* _WHAT IS BEING ASKED_:
Would you return the records below character for character, without any images?

[Records from a dataset]

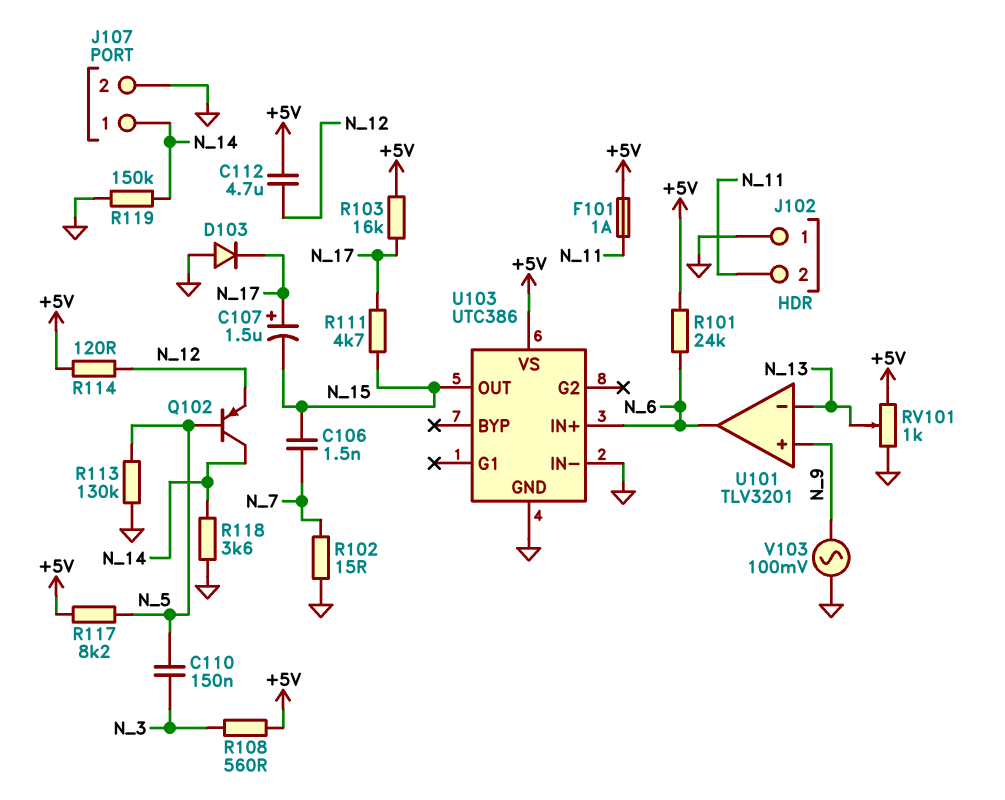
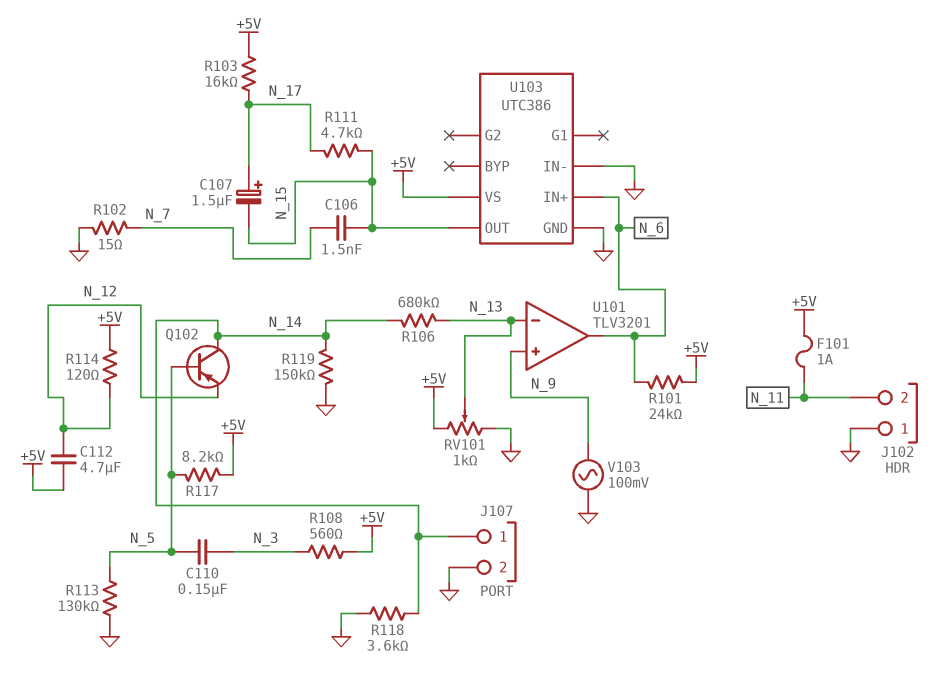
D103: diode (A GND, K N_17) -> none
R106: none -> 680k (N_13, N_14)

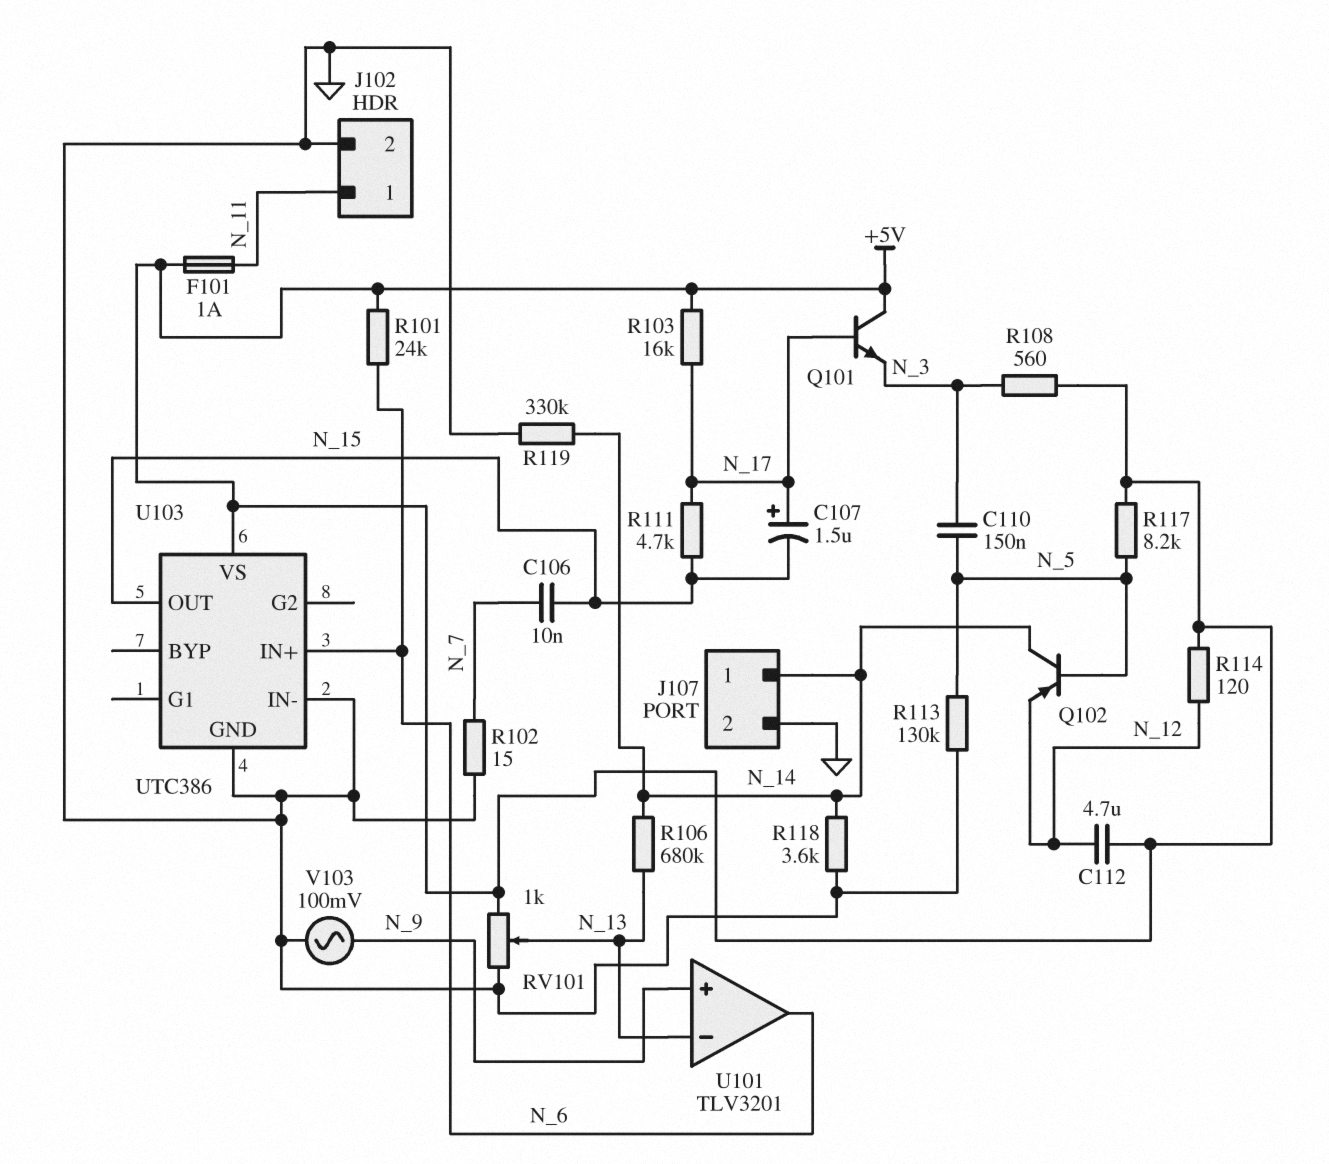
C106: 1.5nF (N_7, N_15) -> 10nF (N_7, N_15)
J102 pin 1: GND -> N_11
J102 pin 2: N_11 -> GND
Q101: none -> NPN (B N_17, C +5V, E N_3)
R119: 150k (GND, N_14) -> 330k (GND, N_14)

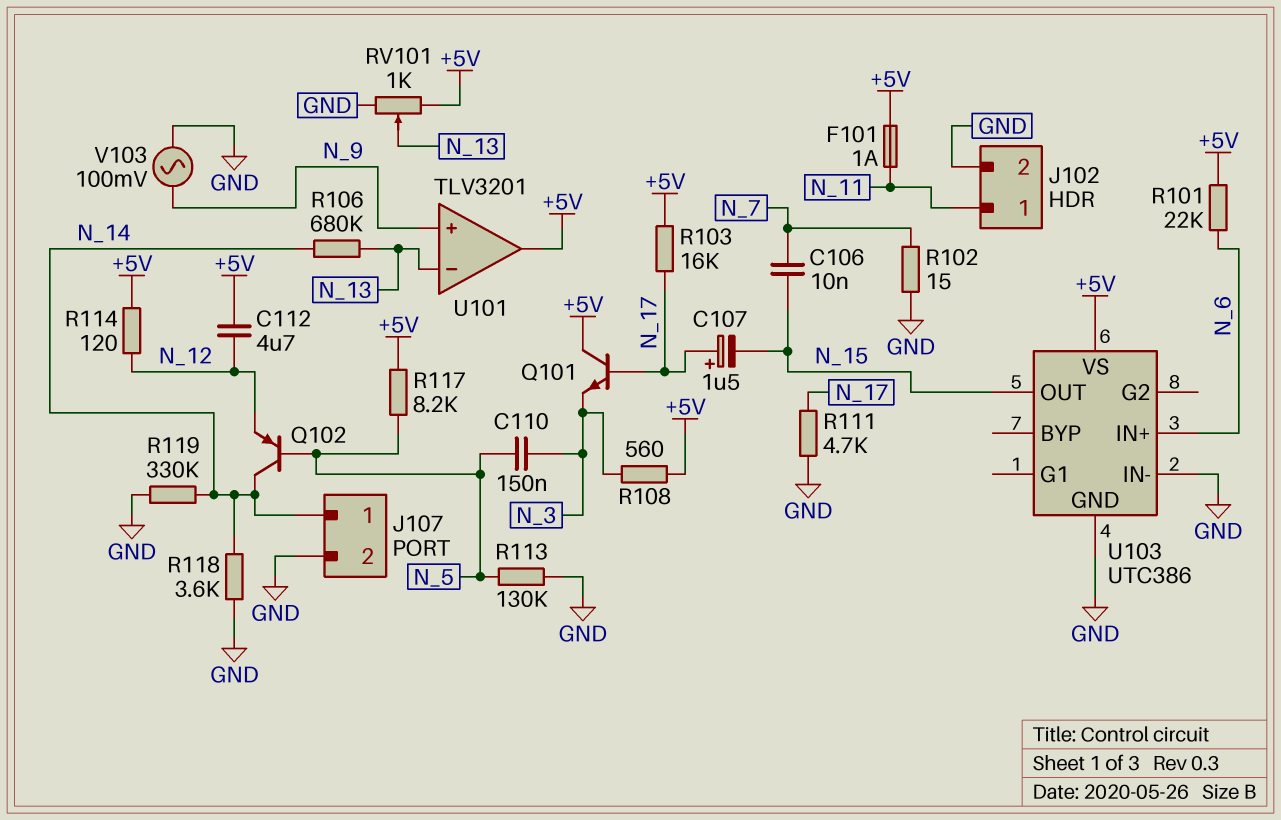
R101: 24k (+5V, N_6) -> 22k (+5V, N_6)
R111: 4.7k (N_15, N_17) -> 4.7k (GND, N_17)
U101 pin out: N_6 -> +5V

* _COMPLETED TASK_:
D103: diode (A GND, K N_17) -> none
R106: none -> 680k (N_13, N_14)

C106: 1.5nF (N_7, N_15) -> 10nF (N_7, N_15)
J102 pin 1: GND -> N_11
J102 pin 2: N_11 -> GND
Q101: none -> NPN (B N_17, C +5V, E N_3)
R119: 150k (GND, N_14) -> 330k (GND, N_14)

R101: 24k (+5V, N_6) -> 22k (+5V, N_6)
R111: 4.7k (N_15, N_17) -> 4.7k (GND, N_17)
U101 pin out: N_6 -> +5V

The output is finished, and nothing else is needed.